RECORDS SHOWN>
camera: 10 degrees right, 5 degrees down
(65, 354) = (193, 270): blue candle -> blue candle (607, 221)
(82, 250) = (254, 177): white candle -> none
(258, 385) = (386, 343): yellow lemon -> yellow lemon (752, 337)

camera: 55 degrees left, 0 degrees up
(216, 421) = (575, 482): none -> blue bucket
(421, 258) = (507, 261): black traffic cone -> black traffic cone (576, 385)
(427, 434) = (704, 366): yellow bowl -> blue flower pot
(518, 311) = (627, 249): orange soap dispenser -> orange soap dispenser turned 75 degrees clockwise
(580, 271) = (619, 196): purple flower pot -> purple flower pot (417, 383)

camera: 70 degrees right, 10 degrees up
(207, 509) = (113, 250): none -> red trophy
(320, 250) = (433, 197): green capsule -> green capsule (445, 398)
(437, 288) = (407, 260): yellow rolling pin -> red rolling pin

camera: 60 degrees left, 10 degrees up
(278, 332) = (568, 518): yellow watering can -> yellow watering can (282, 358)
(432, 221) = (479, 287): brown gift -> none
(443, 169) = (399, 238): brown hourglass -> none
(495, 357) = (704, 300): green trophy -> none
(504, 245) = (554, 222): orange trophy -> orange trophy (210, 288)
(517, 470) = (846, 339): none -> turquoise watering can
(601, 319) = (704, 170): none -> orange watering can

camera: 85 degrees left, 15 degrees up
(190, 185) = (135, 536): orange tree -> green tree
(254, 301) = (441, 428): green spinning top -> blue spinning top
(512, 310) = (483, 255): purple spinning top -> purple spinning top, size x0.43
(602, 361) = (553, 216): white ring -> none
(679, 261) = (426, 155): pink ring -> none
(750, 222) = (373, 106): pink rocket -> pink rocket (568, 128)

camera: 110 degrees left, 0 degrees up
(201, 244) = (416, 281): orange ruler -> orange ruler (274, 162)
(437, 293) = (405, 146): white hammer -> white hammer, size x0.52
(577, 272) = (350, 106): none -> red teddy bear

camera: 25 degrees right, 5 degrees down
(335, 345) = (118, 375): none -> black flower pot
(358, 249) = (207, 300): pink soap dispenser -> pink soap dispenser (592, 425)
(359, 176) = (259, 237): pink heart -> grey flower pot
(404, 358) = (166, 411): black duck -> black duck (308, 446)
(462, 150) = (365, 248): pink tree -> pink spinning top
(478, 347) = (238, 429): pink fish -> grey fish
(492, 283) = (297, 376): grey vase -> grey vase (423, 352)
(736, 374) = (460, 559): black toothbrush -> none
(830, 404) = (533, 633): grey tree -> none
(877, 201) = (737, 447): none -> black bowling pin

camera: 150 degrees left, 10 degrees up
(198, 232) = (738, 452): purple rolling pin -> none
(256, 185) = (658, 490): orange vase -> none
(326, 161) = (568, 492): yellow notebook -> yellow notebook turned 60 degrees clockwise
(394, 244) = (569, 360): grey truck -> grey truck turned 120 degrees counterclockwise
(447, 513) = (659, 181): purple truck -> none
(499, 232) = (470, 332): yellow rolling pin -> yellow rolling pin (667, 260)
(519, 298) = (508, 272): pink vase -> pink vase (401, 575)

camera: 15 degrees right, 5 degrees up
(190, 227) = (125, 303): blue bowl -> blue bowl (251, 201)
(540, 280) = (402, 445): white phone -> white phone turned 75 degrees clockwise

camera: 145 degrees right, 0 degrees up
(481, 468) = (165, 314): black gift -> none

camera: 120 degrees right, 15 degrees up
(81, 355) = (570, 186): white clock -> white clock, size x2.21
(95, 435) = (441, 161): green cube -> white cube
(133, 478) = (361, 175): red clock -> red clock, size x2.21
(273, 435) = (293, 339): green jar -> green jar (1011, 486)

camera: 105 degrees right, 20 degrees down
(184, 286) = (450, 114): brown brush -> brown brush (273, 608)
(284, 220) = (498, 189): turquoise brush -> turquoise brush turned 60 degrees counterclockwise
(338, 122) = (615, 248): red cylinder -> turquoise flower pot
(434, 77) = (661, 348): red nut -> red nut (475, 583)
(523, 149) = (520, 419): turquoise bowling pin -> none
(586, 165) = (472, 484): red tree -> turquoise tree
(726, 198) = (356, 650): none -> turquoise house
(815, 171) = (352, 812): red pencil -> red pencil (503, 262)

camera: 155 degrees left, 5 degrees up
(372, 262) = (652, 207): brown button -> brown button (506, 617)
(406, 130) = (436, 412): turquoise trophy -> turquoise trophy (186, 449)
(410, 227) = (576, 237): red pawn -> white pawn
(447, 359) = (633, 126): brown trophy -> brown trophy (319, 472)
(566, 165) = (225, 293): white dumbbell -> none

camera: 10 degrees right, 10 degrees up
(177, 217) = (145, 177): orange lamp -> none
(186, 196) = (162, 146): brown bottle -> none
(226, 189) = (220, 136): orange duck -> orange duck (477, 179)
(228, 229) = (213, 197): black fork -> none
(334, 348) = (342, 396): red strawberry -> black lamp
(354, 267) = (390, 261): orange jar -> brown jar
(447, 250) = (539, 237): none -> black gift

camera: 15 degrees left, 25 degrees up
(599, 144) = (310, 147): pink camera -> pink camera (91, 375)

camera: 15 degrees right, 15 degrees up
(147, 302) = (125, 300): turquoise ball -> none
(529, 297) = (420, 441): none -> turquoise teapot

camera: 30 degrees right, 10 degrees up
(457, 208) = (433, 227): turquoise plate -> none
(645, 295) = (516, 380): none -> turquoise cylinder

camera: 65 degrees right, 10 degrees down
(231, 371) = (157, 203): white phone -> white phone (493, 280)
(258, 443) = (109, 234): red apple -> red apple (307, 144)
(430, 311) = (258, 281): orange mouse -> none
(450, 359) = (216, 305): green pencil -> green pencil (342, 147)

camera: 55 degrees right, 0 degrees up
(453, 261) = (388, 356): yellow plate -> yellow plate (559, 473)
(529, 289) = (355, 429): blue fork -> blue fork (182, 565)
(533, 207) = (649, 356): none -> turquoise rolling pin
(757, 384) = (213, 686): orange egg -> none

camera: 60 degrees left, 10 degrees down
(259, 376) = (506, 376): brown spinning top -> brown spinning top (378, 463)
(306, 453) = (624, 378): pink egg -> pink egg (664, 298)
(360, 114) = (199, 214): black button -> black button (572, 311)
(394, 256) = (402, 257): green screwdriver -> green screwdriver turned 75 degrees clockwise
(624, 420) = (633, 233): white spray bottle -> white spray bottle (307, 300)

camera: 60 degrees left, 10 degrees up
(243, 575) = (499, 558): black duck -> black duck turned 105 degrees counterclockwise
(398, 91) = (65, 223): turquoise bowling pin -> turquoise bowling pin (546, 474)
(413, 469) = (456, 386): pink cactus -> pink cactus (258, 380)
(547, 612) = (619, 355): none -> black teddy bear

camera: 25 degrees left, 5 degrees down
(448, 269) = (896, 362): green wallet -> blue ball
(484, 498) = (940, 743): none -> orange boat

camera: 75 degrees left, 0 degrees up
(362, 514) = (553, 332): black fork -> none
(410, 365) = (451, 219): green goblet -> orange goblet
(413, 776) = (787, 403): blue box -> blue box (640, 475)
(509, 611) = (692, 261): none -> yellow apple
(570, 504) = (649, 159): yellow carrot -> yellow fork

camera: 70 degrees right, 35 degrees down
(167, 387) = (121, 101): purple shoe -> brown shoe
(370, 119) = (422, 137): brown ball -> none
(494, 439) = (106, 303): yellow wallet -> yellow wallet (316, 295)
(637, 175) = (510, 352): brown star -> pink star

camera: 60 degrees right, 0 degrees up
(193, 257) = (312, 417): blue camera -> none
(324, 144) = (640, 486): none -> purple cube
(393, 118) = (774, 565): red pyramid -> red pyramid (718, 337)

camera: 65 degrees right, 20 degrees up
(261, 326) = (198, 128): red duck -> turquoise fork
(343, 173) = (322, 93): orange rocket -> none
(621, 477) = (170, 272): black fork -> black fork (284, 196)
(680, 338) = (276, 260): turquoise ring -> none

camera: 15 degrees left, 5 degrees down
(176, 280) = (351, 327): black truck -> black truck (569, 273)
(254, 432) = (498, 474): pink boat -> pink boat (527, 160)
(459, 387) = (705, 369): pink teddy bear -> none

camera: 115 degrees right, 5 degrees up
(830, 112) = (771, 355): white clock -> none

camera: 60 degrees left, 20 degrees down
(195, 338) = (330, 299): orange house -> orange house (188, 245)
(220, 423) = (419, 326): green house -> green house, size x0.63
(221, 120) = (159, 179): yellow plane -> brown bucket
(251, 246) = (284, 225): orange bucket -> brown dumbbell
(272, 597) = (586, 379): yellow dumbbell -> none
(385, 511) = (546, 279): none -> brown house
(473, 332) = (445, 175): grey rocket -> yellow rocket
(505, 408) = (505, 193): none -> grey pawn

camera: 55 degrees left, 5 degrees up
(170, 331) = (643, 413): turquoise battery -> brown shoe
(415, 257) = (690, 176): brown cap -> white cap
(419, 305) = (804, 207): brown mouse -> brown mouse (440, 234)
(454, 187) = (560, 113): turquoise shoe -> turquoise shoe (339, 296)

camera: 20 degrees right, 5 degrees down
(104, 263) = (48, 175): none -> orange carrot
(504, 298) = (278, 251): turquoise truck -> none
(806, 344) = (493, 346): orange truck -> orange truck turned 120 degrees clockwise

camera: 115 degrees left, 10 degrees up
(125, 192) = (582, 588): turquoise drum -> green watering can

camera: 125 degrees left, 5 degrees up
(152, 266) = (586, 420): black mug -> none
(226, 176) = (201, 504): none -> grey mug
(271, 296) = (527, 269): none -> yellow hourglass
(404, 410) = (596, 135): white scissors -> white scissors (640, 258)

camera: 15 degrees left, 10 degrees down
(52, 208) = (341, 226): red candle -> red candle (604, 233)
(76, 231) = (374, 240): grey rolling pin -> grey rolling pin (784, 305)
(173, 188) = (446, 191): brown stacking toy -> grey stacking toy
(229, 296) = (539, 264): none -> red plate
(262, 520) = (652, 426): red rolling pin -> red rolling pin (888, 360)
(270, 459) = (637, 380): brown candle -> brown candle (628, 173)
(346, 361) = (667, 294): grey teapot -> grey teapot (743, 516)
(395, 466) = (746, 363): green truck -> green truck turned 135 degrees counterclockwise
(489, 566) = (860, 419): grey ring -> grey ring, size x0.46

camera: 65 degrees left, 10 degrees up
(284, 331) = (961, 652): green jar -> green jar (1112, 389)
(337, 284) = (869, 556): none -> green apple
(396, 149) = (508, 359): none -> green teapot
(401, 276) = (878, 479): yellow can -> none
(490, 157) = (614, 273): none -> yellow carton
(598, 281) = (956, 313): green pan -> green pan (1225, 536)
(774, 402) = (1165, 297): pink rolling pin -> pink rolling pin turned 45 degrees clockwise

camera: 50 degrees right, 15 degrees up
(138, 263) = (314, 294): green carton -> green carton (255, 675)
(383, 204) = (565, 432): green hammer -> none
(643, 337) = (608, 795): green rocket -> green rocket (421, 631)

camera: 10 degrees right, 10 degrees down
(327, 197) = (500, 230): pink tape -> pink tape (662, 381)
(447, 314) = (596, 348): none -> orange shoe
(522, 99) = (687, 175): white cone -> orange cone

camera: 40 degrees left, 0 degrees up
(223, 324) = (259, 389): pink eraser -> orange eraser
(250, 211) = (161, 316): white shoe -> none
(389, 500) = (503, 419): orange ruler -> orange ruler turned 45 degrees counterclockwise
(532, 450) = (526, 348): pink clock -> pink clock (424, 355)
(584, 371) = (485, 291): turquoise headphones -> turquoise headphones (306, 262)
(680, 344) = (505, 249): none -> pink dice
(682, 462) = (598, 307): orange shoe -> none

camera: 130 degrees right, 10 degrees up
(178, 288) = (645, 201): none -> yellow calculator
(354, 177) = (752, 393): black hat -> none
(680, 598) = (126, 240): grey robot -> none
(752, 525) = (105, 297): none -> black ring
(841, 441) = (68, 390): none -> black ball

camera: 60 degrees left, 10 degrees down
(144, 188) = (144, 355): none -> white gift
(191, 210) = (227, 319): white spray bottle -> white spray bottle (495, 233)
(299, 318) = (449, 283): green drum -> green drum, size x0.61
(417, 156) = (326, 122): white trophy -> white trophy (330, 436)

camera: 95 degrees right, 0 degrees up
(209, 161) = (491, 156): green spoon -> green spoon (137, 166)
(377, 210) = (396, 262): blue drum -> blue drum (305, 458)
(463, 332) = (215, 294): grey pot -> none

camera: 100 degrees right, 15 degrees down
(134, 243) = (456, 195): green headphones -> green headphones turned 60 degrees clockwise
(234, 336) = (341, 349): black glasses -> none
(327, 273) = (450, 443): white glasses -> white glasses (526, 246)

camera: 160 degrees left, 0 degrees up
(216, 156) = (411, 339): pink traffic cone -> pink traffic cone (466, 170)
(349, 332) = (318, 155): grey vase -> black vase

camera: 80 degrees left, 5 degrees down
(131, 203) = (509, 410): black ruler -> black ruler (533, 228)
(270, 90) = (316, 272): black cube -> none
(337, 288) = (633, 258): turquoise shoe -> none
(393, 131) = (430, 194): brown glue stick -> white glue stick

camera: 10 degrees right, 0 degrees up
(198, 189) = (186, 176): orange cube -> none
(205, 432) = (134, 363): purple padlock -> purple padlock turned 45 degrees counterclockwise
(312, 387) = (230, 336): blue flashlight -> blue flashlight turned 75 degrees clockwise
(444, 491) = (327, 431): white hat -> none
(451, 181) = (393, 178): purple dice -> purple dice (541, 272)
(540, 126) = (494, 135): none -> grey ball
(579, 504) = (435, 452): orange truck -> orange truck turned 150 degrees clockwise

REQUIRED WORK> Print only what lies in the material above starting at the line with "(261, 326) = (198, 128): red" and ending at the line with "(459, 387) = (705, 369): pink", every line exactly as given.

TASK OUTPUT>
(261, 326) = (198, 128): red duck -> turquoise fork
(343, 173) = (322, 93): orange rocket -> none
(621, 477) = (170, 272): black fork -> black fork (284, 196)
(680, 338) = (276, 260): turquoise ring -> none

camera: 15 degrees left, 5 degrees down
(176, 280) = (351, 327): black truck -> black truck (569, 273)
(254, 432) = (498, 474): pink boat -> pink boat (527, 160)
(459, 387) = (705, 369): pink teddy bear -> none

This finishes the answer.